[Records from a collection]
══════════════════════════════

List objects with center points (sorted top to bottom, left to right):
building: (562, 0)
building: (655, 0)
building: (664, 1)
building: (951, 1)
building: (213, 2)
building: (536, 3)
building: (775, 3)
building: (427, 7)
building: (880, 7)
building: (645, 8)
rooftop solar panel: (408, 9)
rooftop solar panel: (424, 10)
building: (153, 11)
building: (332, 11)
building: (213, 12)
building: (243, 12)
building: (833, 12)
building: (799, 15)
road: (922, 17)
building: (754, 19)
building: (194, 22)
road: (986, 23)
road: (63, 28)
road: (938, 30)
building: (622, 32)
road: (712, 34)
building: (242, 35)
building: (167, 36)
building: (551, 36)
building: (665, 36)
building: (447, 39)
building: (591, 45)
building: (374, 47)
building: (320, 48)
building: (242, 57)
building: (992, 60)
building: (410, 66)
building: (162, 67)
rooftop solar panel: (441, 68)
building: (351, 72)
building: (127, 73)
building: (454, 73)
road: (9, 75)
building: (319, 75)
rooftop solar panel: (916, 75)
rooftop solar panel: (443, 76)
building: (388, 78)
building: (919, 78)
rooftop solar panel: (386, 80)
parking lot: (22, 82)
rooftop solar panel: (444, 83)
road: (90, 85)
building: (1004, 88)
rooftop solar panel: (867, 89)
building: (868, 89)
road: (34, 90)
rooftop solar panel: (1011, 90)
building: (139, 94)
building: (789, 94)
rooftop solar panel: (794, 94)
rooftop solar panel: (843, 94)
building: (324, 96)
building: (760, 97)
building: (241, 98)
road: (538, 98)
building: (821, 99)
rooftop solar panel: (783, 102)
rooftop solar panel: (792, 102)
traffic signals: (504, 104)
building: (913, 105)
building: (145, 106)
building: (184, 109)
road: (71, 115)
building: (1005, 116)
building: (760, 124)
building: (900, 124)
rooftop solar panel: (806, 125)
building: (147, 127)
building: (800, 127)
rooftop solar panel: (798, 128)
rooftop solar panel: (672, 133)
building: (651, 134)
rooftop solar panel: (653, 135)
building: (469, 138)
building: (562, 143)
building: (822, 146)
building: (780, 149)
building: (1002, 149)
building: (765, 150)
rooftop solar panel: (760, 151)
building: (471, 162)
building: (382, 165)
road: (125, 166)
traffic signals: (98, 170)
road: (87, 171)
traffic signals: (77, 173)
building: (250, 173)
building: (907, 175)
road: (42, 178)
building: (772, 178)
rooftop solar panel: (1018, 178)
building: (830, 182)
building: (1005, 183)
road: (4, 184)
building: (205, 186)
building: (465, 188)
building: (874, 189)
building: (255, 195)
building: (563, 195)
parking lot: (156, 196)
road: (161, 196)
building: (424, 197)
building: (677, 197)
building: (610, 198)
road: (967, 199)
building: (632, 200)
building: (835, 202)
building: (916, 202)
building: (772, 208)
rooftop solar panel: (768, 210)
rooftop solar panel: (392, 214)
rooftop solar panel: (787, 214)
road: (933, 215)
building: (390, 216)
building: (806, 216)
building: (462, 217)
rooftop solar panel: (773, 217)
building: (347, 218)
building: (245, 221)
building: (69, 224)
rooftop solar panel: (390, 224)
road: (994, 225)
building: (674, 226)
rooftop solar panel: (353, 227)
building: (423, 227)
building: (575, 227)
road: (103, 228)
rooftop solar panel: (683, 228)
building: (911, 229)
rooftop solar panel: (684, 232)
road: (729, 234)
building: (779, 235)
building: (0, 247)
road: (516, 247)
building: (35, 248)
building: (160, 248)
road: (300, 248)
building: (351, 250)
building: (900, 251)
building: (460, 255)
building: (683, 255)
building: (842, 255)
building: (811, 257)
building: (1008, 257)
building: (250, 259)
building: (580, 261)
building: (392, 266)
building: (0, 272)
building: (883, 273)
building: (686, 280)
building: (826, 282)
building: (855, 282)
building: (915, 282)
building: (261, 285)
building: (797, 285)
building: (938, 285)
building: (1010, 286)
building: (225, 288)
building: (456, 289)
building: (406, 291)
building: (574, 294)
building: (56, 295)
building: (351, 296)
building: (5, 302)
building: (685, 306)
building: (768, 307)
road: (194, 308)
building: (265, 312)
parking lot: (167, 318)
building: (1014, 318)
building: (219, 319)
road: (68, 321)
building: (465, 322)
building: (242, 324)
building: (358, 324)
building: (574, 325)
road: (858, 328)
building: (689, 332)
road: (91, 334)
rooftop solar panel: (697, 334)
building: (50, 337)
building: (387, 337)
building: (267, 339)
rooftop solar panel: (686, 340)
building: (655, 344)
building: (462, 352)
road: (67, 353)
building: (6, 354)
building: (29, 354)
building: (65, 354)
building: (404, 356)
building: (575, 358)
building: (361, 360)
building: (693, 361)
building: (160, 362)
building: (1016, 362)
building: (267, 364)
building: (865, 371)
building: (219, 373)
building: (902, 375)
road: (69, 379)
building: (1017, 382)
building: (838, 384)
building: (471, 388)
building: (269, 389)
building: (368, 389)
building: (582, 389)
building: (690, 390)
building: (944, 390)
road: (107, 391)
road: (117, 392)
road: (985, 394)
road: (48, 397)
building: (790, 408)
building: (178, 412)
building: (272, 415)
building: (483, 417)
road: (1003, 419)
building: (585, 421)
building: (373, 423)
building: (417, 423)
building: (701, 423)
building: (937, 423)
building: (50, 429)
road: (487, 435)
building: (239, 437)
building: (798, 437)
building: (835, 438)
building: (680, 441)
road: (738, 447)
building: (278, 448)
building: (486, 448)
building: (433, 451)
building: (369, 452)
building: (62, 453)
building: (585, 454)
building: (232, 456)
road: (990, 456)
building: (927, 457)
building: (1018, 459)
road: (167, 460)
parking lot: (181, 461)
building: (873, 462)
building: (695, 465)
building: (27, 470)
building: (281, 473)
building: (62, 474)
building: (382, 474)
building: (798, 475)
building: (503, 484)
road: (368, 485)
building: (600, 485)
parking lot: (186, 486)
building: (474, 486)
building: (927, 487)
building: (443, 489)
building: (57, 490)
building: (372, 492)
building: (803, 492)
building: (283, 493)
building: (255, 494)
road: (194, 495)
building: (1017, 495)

══════════════════════════════

▶ WHAT IS EXPECTED
Exactly as they stand, write out all of the entries.

▶ TASK RESULT
List objects with center points (sorted top to bottom, left to right):
building: (562, 0)
building: (655, 0)
building: (664, 1)
building: (951, 1)
building: (213, 2)
building: (536, 3)
building: (775, 3)
building: (427, 7)
building: (880, 7)
building: (645, 8)
rooftop solar panel: (408, 9)
rooftop solar panel: (424, 10)
building: (153, 11)
building: (332, 11)
building: (213, 12)
building: (243, 12)
building: (833, 12)
building: (799, 15)
road: (922, 17)
building: (754, 19)
building: (194, 22)
road: (986, 23)
road: (63, 28)
road: (938, 30)
building: (622, 32)
road: (712, 34)
building: (242, 35)
building: (167, 36)
building: (551, 36)
building: (665, 36)
building: (447, 39)
building: (591, 45)
building: (374, 47)
building: (320, 48)
building: (242, 57)
building: (992, 60)
building: (410, 66)
building: (162, 67)
rooftop solar panel: (441, 68)
building: (351, 72)
building: (127, 73)
building: (454, 73)
road: (9, 75)
building: (319, 75)
rooftop solar panel: (916, 75)
rooftop solar panel: (443, 76)
building: (388, 78)
building: (919, 78)
rooftop solar panel: (386, 80)
parking lot: (22, 82)
rooftop solar panel: (444, 83)
road: (90, 85)
building: (1004, 88)
rooftop solar panel: (867, 89)
building: (868, 89)
road: (34, 90)
rooftop solar panel: (1011, 90)
building: (139, 94)
building: (789, 94)
rooftop solar panel: (794, 94)
rooftop solar panel: (843, 94)
building: (324, 96)
building: (760, 97)
building: (241, 98)
road: (538, 98)
building: (821, 99)
rooftop solar panel: (783, 102)
rooftop solar panel: (792, 102)
traffic signals: (504, 104)
building: (913, 105)
building: (145, 106)
building: (184, 109)
road: (71, 115)
building: (1005, 116)
building: (760, 124)
building: (900, 124)
rooftop solar panel: (806, 125)
building: (147, 127)
building: (800, 127)
rooftop solar panel: (798, 128)
rooftop solar panel: (672, 133)
building: (651, 134)
rooftop solar panel: (653, 135)
building: (469, 138)
building: (562, 143)
building: (822, 146)
building: (780, 149)
building: (1002, 149)
building: (765, 150)
rooftop solar panel: (760, 151)
building: (471, 162)
building: (382, 165)
road: (125, 166)
traffic signals: (98, 170)
road: (87, 171)
traffic signals: (77, 173)
building: (250, 173)
building: (907, 175)
road: (42, 178)
building: (772, 178)
rooftop solar panel: (1018, 178)
building: (830, 182)
building: (1005, 183)
road: (4, 184)
building: (205, 186)
building: (465, 188)
building: (874, 189)
building: (255, 195)
building: (563, 195)
parking lot: (156, 196)
road: (161, 196)
building: (424, 197)
building: (677, 197)
building: (610, 198)
road: (967, 199)
building: (632, 200)
building: (835, 202)
building: (916, 202)
building: (772, 208)
rooftop solar panel: (768, 210)
rooftop solar panel: (392, 214)
rooftop solar panel: (787, 214)
road: (933, 215)
building: (390, 216)
building: (806, 216)
building: (462, 217)
rooftop solar panel: (773, 217)
building: (347, 218)
building: (245, 221)
building: (69, 224)
rooftop solar panel: (390, 224)
road: (994, 225)
building: (674, 226)
rooftop solar panel: (353, 227)
building: (423, 227)
building: (575, 227)
road: (103, 228)
rooftop solar panel: (683, 228)
building: (911, 229)
rooftop solar panel: (684, 232)
road: (729, 234)
building: (779, 235)
building: (0, 247)
road: (516, 247)
building: (35, 248)
building: (160, 248)
road: (300, 248)
building: (351, 250)
building: (900, 251)
building: (460, 255)
building: (683, 255)
building: (842, 255)
building: (811, 257)
building: (1008, 257)
building: (250, 259)
building: (580, 261)
building: (392, 266)
building: (0, 272)
building: (883, 273)
building: (686, 280)
building: (826, 282)
building: (855, 282)
building: (915, 282)
building: (261, 285)
building: (797, 285)
building: (938, 285)
building: (1010, 286)
building: (225, 288)
building: (456, 289)
building: (406, 291)
building: (574, 294)
building: (56, 295)
building: (351, 296)
building: (5, 302)
building: (685, 306)
building: (768, 307)
road: (194, 308)
building: (265, 312)
parking lot: (167, 318)
building: (1014, 318)
building: (219, 319)
road: (68, 321)
building: (465, 322)
building: (242, 324)
building: (358, 324)
building: (574, 325)
road: (858, 328)
building: (689, 332)
road: (91, 334)
rooftop solar panel: (697, 334)
building: (50, 337)
building: (387, 337)
building: (267, 339)
rooftop solar panel: (686, 340)
building: (655, 344)
building: (462, 352)
road: (67, 353)
building: (6, 354)
building: (29, 354)
building: (65, 354)
building: (404, 356)
building: (575, 358)
building: (361, 360)
building: (693, 361)
building: (160, 362)
building: (1016, 362)
building: (267, 364)
building: (865, 371)
building: (219, 373)
building: (902, 375)
road: (69, 379)
building: (1017, 382)
building: (838, 384)
building: (471, 388)
building: (269, 389)
building: (368, 389)
building: (582, 389)
building: (690, 390)
building: (944, 390)
road: (107, 391)
road: (117, 392)
road: (985, 394)
road: (48, 397)
building: (790, 408)
building: (178, 412)
building: (272, 415)
building: (483, 417)
road: (1003, 419)
building: (585, 421)
building: (373, 423)
building: (417, 423)
building: (701, 423)
building: (937, 423)
building: (50, 429)
road: (487, 435)
building: (239, 437)
building: (798, 437)
building: (835, 438)
building: (680, 441)
road: (738, 447)
building: (278, 448)
building: (486, 448)
building: (433, 451)
building: (369, 452)
building: (62, 453)
building: (585, 454)
building: (232, 456)
road: (990, 456)
building: (927, 457)
building: (1018, 459)
road: (167, 460)
parking lot: (181, 461)
building: (873, 462)
building: (695, 465)
building: (27, 470)
building: (281, 473)
building: (62, 474)
building: (382, 474)
building: (798, 475)
building: (503, 484)
road: (368, 485)
building: (600, 485)
parking lot: (186, 486)
building: (474, 486)
building: (927, 487)
building: (443, 489)
building: (57, 490)
building: (372, 492)
building: (803, 492)
building: (283, 493)
building: (255, 494)
road: (194, 495)
building: (1017, 495)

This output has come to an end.